**WHAT IS NEEDED**:
Would you output, exactly as written, the line with "brown teapot: 8 -> 7" and all lines after it to the end of the data below, and no others?

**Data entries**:
|---|

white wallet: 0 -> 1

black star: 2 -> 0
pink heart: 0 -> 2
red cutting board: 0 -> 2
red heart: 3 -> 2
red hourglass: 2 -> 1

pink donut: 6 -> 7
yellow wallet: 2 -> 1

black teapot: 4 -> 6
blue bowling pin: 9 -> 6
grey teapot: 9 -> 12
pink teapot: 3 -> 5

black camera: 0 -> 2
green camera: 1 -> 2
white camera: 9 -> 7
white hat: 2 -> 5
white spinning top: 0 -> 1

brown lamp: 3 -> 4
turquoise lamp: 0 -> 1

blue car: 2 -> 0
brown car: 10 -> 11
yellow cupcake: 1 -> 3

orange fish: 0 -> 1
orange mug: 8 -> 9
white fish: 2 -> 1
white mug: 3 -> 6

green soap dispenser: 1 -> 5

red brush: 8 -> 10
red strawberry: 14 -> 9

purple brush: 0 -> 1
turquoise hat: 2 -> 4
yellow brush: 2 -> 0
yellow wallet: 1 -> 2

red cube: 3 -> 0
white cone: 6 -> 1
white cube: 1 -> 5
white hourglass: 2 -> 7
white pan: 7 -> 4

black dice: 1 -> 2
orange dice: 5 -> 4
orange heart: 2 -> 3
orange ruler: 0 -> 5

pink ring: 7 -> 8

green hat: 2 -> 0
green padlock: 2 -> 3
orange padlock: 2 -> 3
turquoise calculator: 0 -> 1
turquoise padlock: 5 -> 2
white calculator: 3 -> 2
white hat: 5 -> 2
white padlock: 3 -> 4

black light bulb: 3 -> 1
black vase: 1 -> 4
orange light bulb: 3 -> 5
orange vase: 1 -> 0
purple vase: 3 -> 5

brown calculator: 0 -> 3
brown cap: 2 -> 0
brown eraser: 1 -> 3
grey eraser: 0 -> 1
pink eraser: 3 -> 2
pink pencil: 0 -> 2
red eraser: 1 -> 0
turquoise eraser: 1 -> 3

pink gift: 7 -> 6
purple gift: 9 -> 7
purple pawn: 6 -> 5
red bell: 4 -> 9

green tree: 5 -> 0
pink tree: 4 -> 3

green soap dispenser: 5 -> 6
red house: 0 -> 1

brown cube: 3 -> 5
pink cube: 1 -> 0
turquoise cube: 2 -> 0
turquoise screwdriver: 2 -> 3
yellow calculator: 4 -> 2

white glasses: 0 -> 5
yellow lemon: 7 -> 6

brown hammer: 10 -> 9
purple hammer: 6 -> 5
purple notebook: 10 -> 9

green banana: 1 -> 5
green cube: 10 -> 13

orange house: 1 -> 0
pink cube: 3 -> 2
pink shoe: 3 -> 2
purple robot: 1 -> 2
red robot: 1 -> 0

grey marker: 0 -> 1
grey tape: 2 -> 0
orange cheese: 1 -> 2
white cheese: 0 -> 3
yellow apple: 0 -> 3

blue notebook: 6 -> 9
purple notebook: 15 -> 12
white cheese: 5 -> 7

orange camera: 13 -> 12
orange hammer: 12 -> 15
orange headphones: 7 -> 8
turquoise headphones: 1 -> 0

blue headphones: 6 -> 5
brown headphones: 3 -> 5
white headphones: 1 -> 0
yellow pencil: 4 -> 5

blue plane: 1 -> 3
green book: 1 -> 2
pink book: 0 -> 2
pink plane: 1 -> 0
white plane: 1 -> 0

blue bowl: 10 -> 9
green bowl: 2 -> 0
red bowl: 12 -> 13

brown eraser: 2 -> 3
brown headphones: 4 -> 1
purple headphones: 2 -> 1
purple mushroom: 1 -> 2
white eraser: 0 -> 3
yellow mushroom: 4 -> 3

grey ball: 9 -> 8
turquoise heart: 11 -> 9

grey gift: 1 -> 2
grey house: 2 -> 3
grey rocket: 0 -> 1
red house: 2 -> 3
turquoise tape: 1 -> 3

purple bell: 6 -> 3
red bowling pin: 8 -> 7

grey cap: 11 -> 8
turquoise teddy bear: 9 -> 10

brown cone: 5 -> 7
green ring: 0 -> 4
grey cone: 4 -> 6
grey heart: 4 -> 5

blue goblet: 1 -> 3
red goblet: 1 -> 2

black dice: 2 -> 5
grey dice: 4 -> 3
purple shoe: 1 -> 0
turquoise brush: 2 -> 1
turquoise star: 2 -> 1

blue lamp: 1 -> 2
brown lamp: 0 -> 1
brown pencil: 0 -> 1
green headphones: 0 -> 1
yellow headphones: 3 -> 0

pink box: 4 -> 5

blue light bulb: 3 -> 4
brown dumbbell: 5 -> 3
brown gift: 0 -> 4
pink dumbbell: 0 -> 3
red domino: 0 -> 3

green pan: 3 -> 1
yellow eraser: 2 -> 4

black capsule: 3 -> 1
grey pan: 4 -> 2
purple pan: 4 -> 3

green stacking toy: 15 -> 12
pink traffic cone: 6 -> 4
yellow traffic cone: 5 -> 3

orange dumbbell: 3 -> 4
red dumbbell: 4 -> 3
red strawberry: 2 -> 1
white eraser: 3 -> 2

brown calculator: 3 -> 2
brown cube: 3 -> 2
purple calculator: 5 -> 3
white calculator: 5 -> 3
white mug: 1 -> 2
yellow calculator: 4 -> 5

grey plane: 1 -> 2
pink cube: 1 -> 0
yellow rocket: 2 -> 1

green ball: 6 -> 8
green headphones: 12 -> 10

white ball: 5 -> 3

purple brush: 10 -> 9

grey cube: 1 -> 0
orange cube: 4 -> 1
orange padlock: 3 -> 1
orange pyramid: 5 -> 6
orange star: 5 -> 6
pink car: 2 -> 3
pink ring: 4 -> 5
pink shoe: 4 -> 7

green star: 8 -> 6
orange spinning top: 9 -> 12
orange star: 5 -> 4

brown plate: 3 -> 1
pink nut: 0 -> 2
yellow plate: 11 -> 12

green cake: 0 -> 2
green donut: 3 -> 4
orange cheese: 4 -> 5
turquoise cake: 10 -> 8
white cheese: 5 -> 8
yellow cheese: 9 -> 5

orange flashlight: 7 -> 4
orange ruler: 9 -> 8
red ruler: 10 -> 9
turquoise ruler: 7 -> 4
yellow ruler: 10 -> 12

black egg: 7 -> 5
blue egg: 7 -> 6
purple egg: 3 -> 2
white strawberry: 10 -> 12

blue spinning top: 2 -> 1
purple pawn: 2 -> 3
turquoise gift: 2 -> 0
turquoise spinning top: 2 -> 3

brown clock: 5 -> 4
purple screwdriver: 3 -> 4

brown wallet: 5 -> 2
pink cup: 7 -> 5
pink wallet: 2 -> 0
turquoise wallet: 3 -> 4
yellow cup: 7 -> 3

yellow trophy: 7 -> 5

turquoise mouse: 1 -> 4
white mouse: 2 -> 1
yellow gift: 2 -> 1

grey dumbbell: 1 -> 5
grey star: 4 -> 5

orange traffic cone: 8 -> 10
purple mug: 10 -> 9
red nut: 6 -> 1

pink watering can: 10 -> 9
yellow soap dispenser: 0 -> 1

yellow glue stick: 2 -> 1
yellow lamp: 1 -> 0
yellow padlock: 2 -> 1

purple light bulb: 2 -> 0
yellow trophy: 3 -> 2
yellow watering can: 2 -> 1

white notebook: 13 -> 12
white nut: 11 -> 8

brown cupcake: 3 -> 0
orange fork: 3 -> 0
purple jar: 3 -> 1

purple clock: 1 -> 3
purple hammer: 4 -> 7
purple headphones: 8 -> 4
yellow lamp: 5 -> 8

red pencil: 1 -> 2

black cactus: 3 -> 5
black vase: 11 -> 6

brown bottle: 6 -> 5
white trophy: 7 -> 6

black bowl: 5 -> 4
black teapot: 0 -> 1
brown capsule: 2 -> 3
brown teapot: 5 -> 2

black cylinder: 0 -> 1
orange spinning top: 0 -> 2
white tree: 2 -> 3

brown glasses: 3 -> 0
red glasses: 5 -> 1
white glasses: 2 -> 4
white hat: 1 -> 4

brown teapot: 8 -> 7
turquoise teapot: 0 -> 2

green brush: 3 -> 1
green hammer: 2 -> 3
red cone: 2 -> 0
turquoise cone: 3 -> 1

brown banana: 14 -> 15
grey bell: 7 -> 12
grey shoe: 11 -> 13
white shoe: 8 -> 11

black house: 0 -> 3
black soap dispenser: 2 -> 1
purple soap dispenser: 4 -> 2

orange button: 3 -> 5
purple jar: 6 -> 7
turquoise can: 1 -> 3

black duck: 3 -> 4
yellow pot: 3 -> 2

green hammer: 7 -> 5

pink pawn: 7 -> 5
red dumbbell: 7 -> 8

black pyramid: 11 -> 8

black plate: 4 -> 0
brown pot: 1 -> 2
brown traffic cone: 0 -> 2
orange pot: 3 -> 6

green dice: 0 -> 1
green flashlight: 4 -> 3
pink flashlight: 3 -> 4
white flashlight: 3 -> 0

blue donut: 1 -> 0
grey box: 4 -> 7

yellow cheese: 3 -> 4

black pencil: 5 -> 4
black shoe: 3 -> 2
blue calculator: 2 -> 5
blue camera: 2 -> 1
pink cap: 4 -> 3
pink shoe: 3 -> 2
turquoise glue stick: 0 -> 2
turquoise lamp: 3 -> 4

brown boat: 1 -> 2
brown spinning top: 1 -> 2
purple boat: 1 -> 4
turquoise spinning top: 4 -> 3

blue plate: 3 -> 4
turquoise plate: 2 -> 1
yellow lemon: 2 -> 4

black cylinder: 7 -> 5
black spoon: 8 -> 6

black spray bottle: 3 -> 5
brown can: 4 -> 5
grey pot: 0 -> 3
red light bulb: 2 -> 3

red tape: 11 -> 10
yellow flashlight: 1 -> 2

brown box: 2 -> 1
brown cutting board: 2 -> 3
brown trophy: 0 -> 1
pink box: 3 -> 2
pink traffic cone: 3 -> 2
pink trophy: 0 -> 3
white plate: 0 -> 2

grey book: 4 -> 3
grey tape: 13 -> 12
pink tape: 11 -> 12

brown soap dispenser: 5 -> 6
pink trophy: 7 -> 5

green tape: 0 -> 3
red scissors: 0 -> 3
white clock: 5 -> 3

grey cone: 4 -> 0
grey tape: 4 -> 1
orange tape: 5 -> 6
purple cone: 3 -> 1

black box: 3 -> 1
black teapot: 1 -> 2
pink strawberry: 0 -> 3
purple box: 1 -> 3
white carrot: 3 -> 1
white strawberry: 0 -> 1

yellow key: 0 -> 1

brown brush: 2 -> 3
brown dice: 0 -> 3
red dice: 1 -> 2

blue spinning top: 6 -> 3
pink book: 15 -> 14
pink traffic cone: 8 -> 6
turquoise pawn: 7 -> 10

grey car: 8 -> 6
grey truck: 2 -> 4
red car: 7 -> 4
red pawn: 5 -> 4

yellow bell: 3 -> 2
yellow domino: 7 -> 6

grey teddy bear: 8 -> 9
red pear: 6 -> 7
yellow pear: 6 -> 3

|---|

**RESULT OF THE TASK**:
brown teapot: 8 -> 7
turquoise teapot: 0 -> 2

green brush: 3 -> 1
green hammer: 2 -> 3
red cone: 2 -> 0
turquoise cone: 3 -> 1

brown banana: 14 -> 15
grey bell: 7 -> 12
grey shoe: 11 -> 13
white shoe: 8 -> 11

black house: 0 -> 3
black soap dispenser: 2 -> 1
purple soap dispenser: 4 -> 2

orange button: 3 -> 5
purple jar: 6 -> 7
turquoise can: 1 -> 3

black duck: 3 -> 4
yellow pot: 3 -> 2

green hammer: 7 -> 5

pink pawn: 7 -> 5
red dumbbell: 7 -> 8

black pyramid: 11 -> 8

black plate: 4 -> 0
brown pot: 1 -> 2
brown traffic cone: 0 -> 2
orange pot: 3 -> 6

green dice: 0 -> 1
green flashlight: 4 -> 3
pink flashlight: 3 -> 4
white flashlight: 3 -> 0

blue donut: 1 -> 0
grey box: 4 -> 7

yellow cheese: 3 -> 4

black pencil: 5 -> 4
black shoe: 3 -> 2
blue calculator: 2 -> 5
blue camera: 2 -> 1
pink cap: 4 -> 3
pink shoe: 3 -> 2
turquoise glue stick: 0 -> 2
turquoise lamp: 3 -> 4

brown boat: 1 -> 2
brown spinning top: 1 -> 2
purple boat: 1 -> 4
turquoise spinning top: 4 -> 3

blue plate: 3 -> 4
turquoise plate: 2 -> 1
yellow lemon: 2 -> 4

black cylinder: 7 -> 5
black spoon: 8 -> 6

black spray bottle: 3 -> 5
brown can: 4 -> 5
grey pot: 0 -> 3
red light bulb: 2 -> 3

red tape: 11 -> 10
yellow flashlight: 1 -> 2

brown box: 2 -> 1
brown cutting board: 2 -> 3
brown trophy: 0 -> 1
pink box: 3 -> 2
pink traffic cone: 3 -> 2
pink trophy: 0 -> 3
white plate: 0 -> 2

grey book: 4 -> 3
grey tape: 13 -> 12
pink tape: 11 -> 12

brown soap dispenser: 5 -> 6
pink trophy: 7 -> 5

green tape: 0 -> 3
red scissors: 0 -> 3
white clock: 5 -> 3

grey cone: 4 -> 0
grey tape: 4 -> 1
orange tape: 5 -> 6
purple cone: 3 -> 1

black box: 3 -> 1
black teapot: 1 -> 2
pink strawberry: 0 -> 3
purple box: 1 -> 3
white carrot: 3 -> 1
white strawberry: 0 -> 1

yellow key: 0 -> 1

brown brush: 2 -> 3
brown dice: 0 -> 3
red dice: 1 -> 2

blue spinning top: 6 -> 3
pink book: 15 -> 14
pink traffic cone: 8 -> 6
turquoise pawn: 7 -> 10

grey car: 8 -> 6
grey truck: 2 -> 4
red car: 7 -> 4
red pawn: 5 -> 4

yellow bell: 3 -> 2
yellow domino: 7 -> 6

grey teddy bear: 8 -> 9
red pear: 6 -> 7
yellow pear: 6 -> 3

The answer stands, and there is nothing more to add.